[Task inputs]
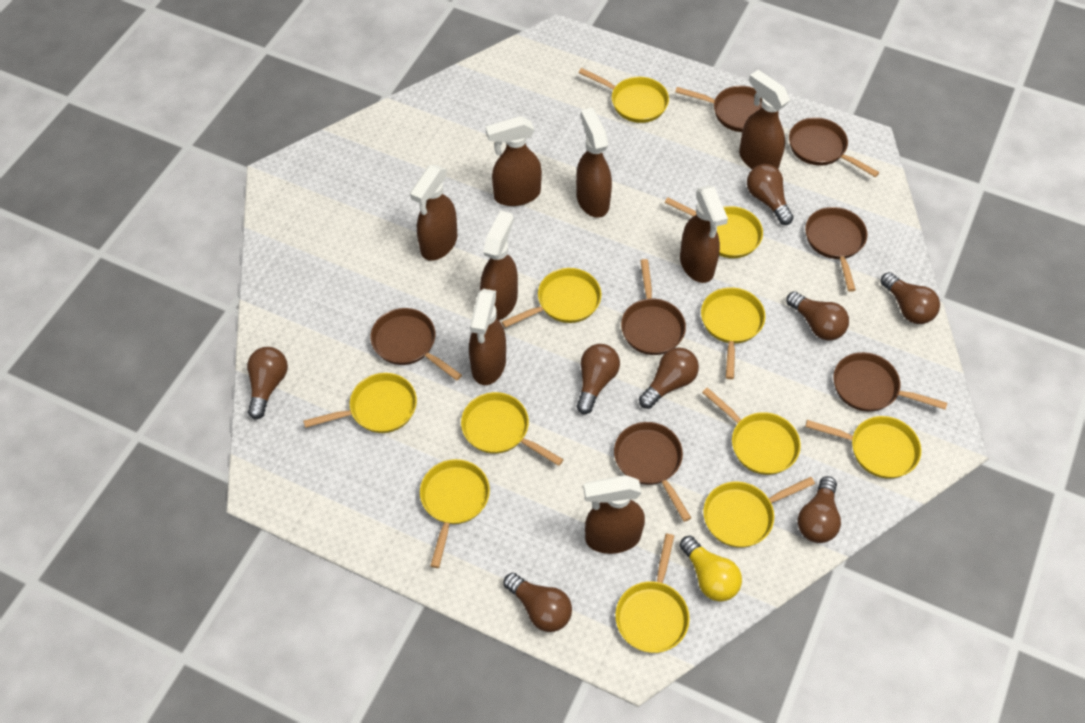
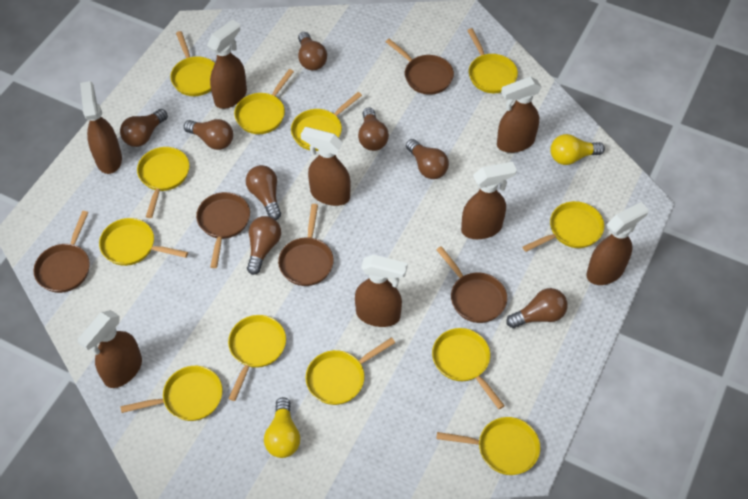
brown pan: 7 -> 5
yellow light bulb: 1 -> 2
yellow pan: 11 -> 12

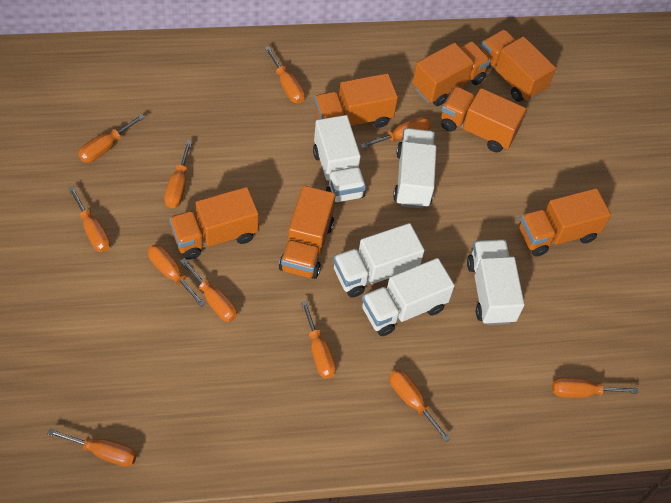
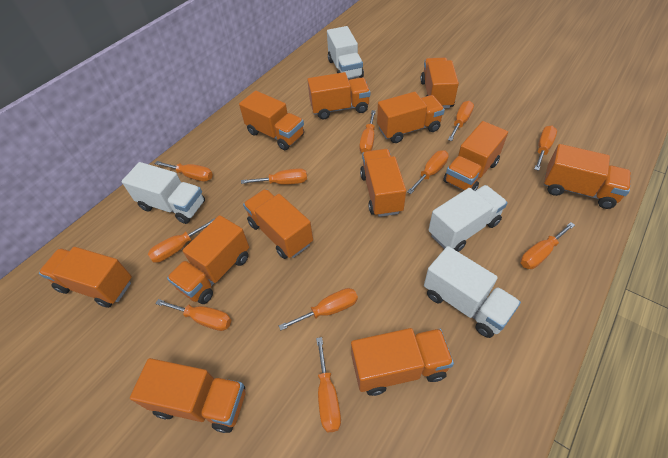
orange truck: 7 -> 12
white truck: 5 -> 4

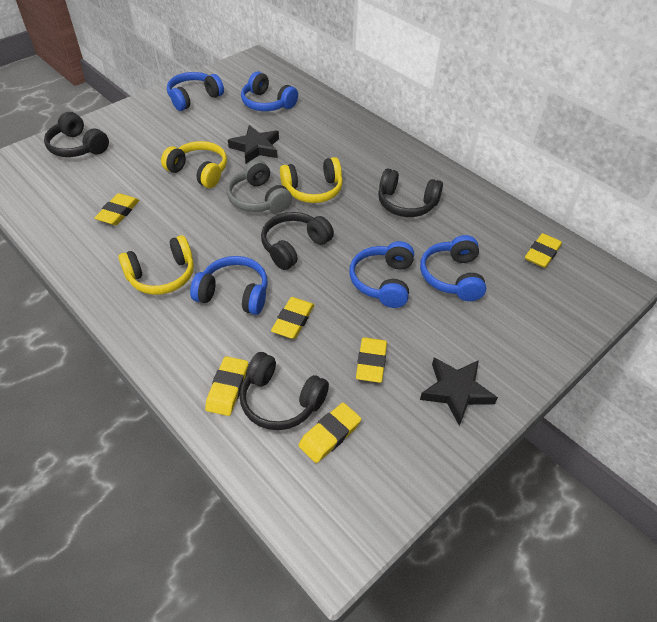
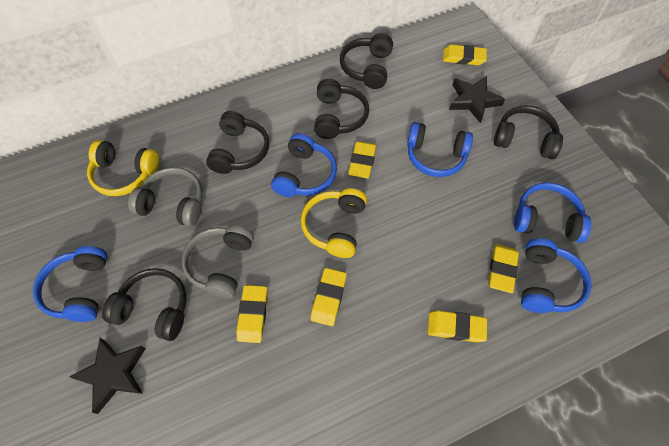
black headphones: 4 -> 5
grey headphones: 1 -> 2
yellow headphones: 3 -> 2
[/Task inputs]
Your response must restate every record above exactly, with each picture omitted.

→ Written response
brown pan: 7 -> 5
yellow light bulb: 1 -> 2
yellow pan: 11 -> 12

orange truck: 7 -> 12
white truck: 5 -> 4

black headphones: 4 -> 5
grey headphones: 1 -> 2
yellow headphones: 3 -> 2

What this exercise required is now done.